-------- Supplied data --------
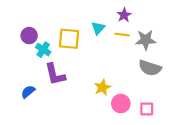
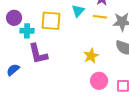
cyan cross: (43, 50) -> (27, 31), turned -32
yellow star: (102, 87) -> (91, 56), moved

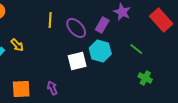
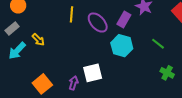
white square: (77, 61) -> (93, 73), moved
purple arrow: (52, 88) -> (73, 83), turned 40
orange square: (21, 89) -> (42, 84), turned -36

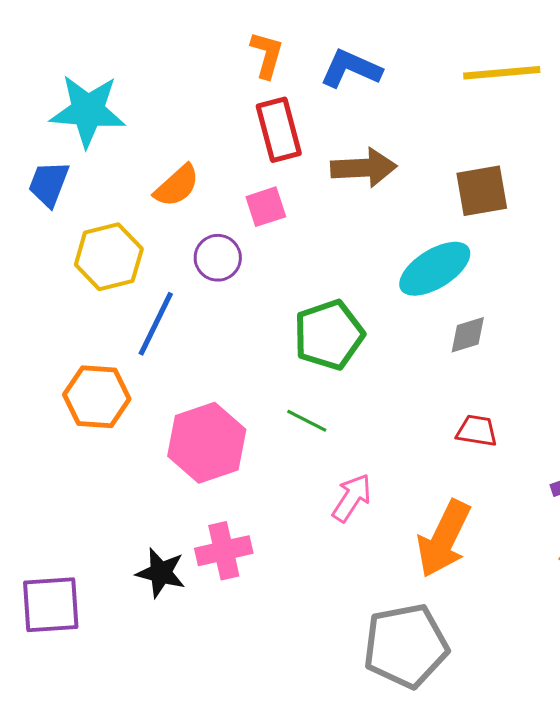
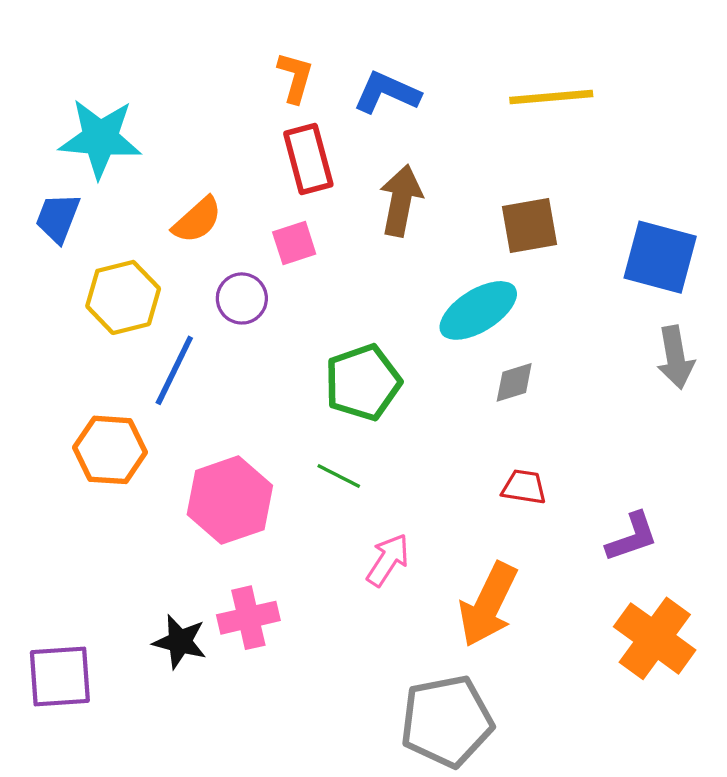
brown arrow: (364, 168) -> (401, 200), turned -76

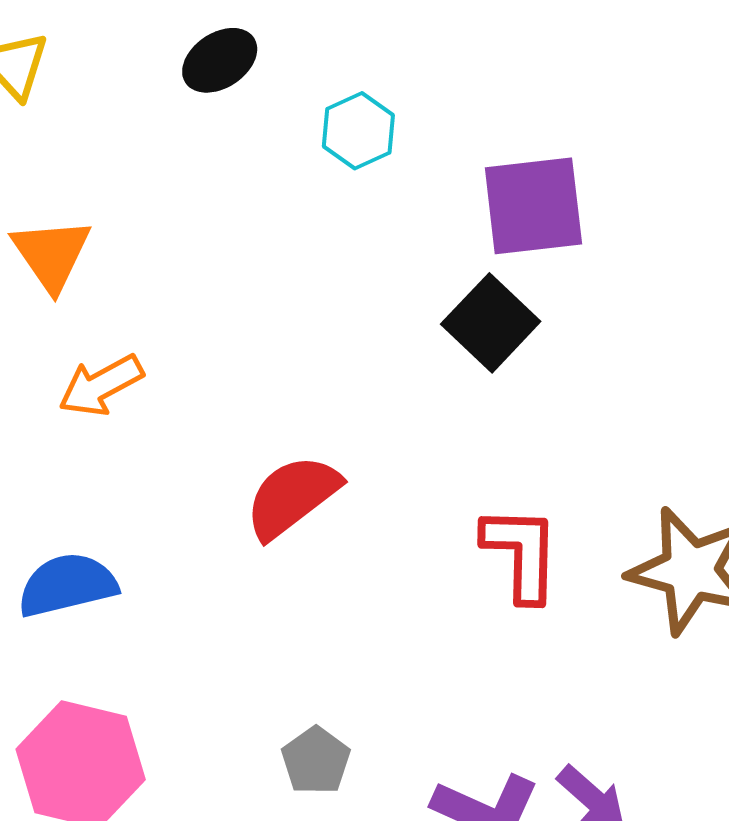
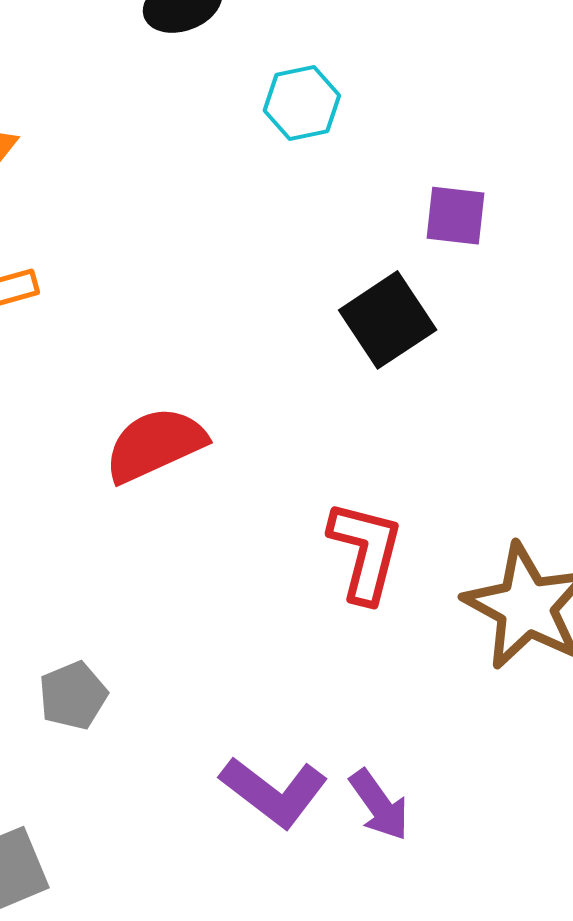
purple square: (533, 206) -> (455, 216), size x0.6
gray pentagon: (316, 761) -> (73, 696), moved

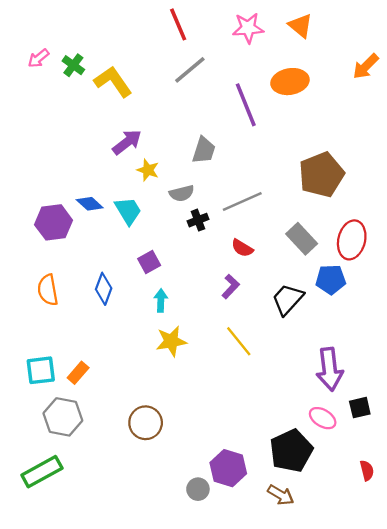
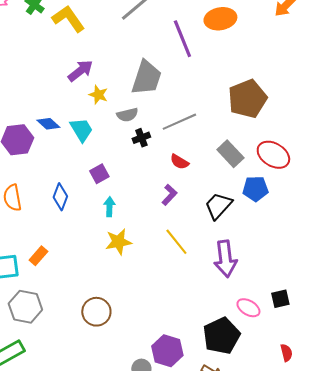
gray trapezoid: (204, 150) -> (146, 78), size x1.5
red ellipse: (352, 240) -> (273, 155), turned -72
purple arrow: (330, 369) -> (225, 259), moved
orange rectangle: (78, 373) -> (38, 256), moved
--------
**Activity**
What you return must match, character for character, the lines above from the one with "purple arrow: (52, 88) -> (73, 83), turned 40" through the one with "red ellipse: (352, 240)", minus any pictures.

**Finished task**
purple arrow: (52, 88) -> (73, 83), turned 40
orange square: (21, 89) -> (42, 84), turned -36

brown arrow: (364, 168) -> (401, 200), turned -76

purple square: (533, 206) -> (455, 216), size x0.6
gray pentagon: (316, 761) -> (73, 696), moved

gray trapezoid: (204, 150) -> (146, 78), size x1.5
red ellipse: (352, 240) -> (273, 155), turned -72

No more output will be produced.